● WORK ITEM
Filter the records below and copy every line containing the word "yellow".

━━━ INPUT DATA ━━━

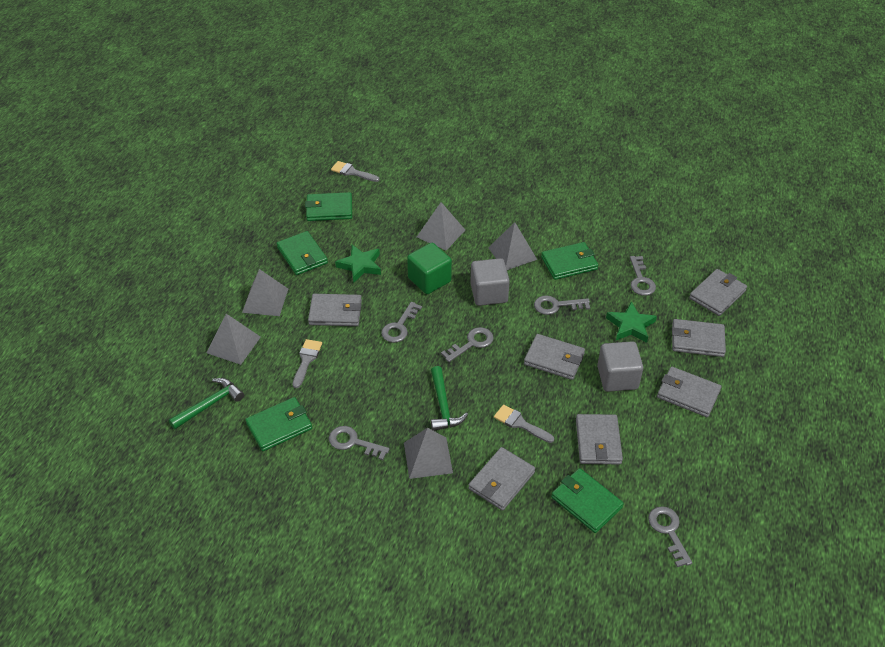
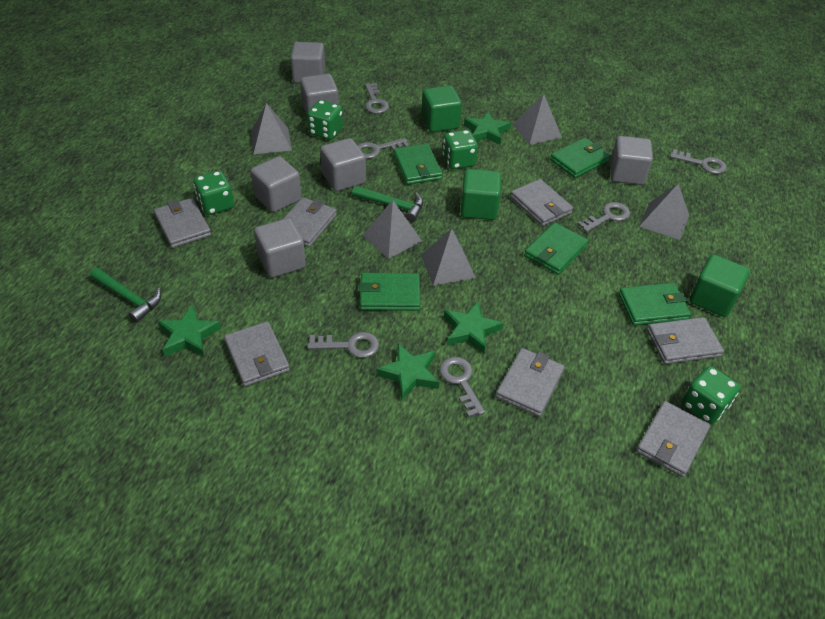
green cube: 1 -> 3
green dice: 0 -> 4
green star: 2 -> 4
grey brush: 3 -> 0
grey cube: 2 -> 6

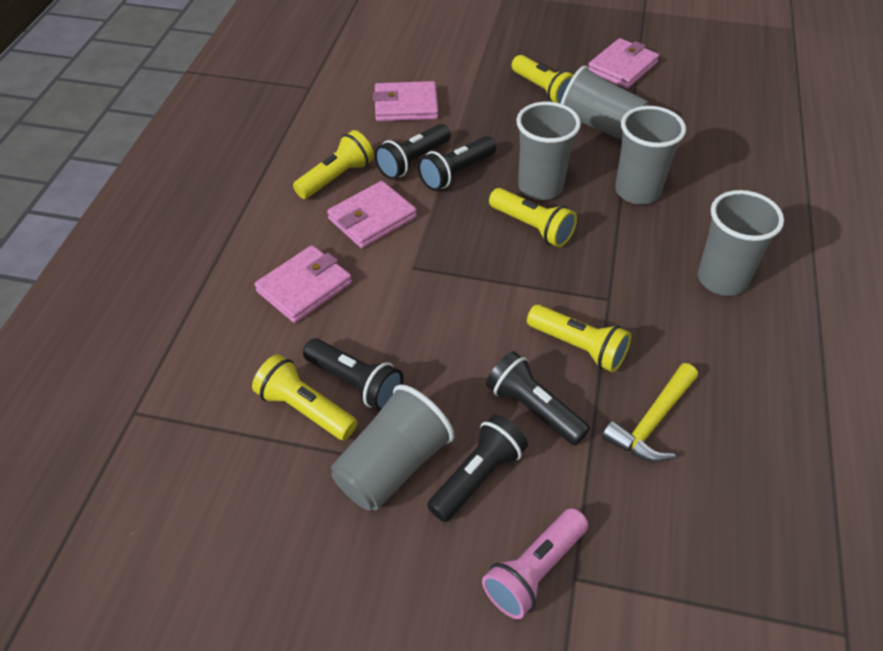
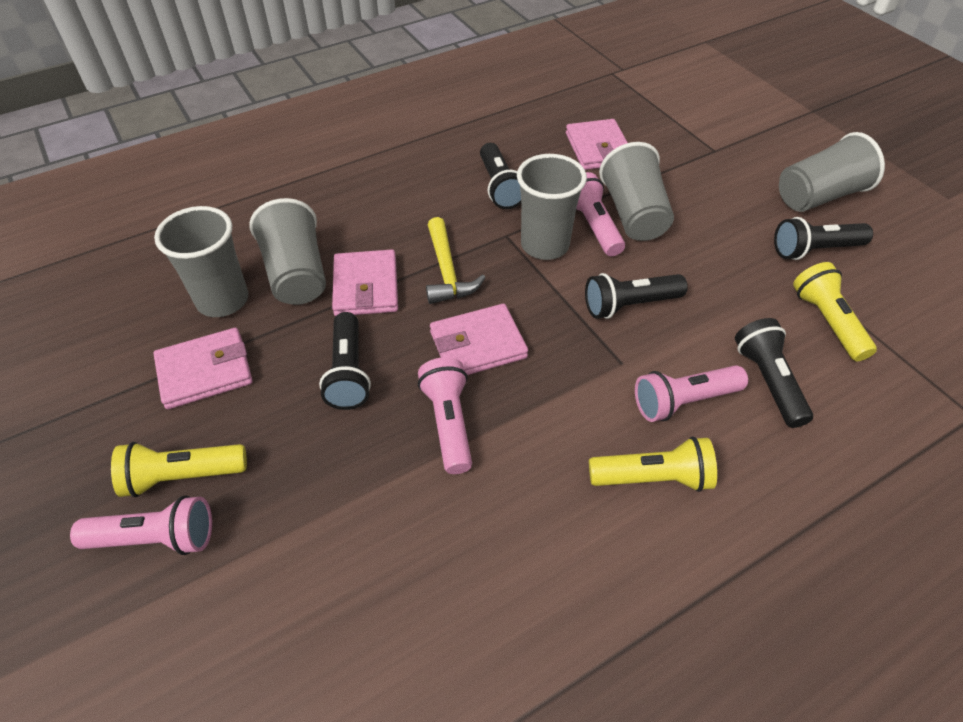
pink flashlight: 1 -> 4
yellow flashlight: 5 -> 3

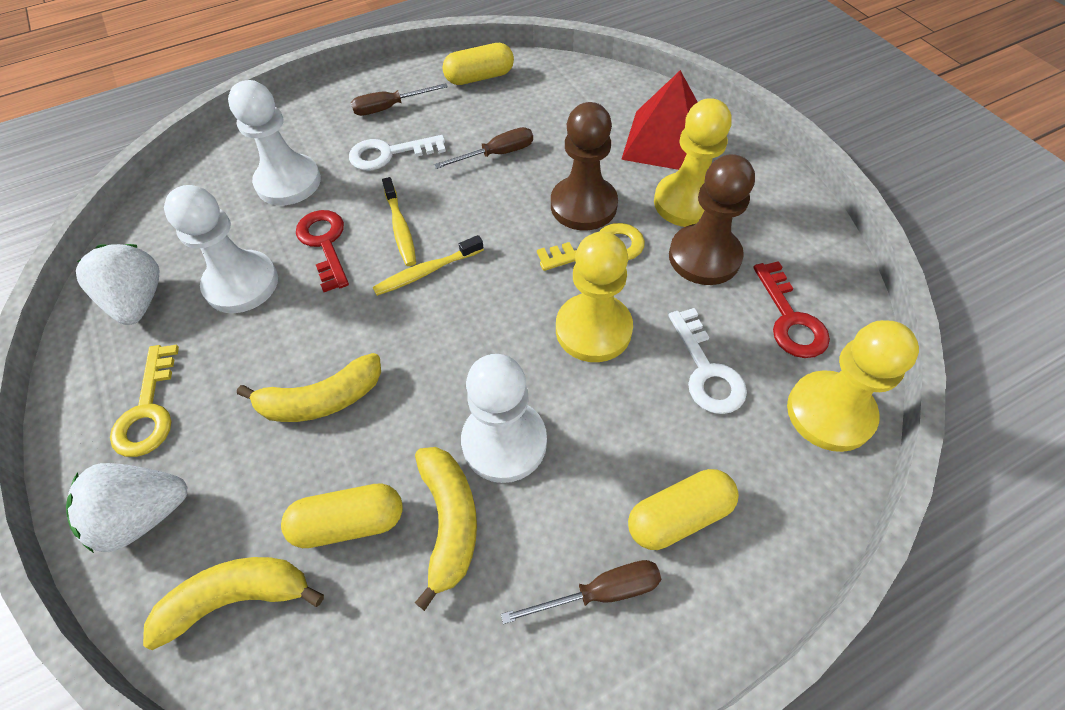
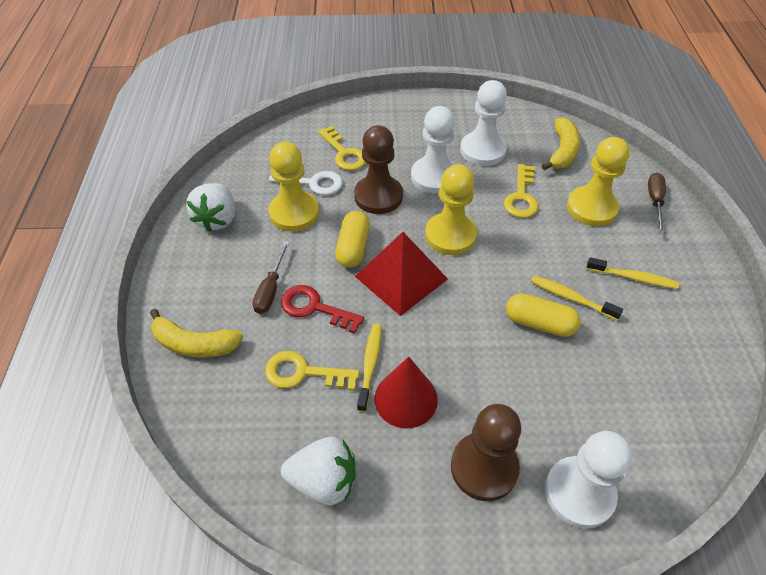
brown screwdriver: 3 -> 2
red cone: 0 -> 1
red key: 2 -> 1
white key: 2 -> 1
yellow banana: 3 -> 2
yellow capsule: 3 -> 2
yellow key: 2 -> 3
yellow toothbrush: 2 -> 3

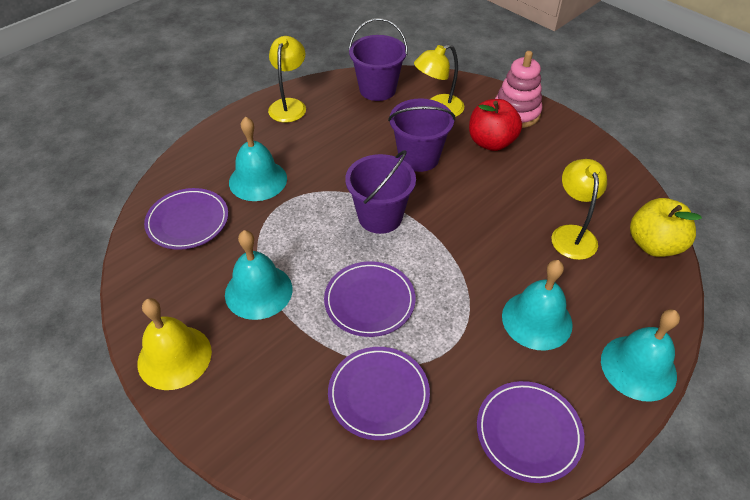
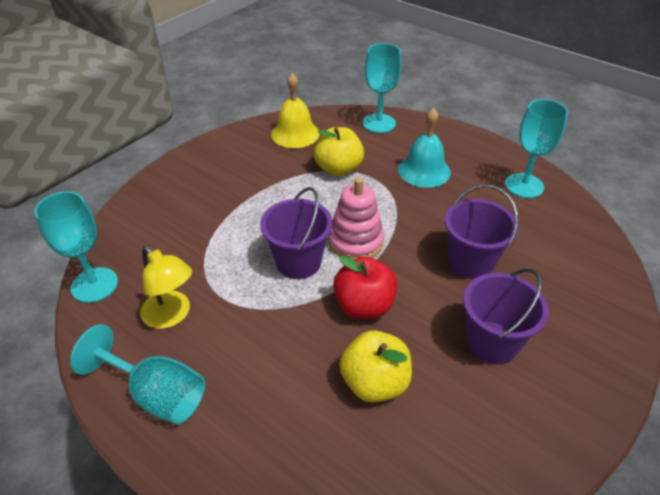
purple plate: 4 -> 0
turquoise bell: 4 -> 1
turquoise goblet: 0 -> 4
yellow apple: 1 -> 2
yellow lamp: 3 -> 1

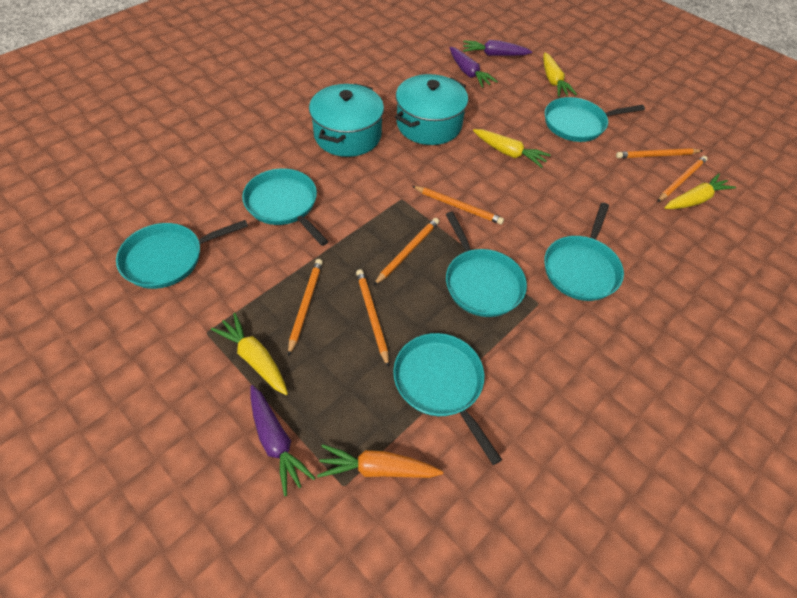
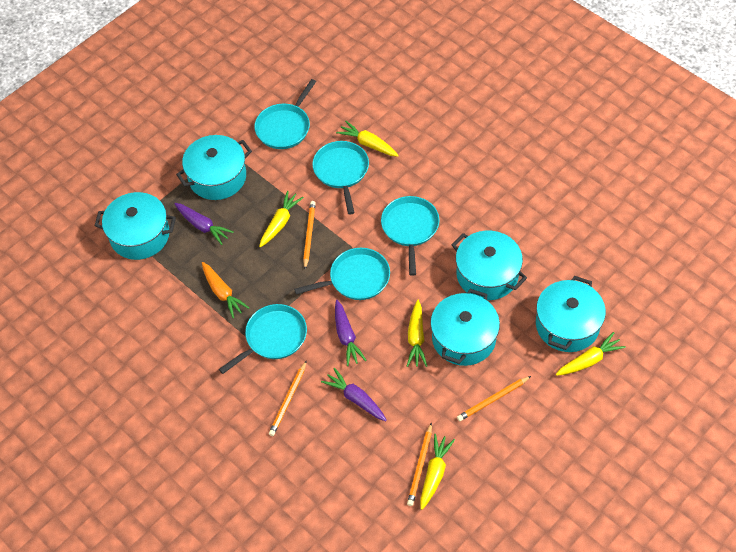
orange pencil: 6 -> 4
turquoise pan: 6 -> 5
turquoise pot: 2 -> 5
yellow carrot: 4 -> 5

━━━

● RESULT
yellow flashlight: 5 -> 3
yellow banana: 3 -> 2
yellow capsule: 3 -> 2
yellow key: 2 -> 3
yellow toothbrush: 2 -> 3
yellow apple: 1 -> 2
yellow lamp: 3 -> 1
yellow carrot: 4 -> 5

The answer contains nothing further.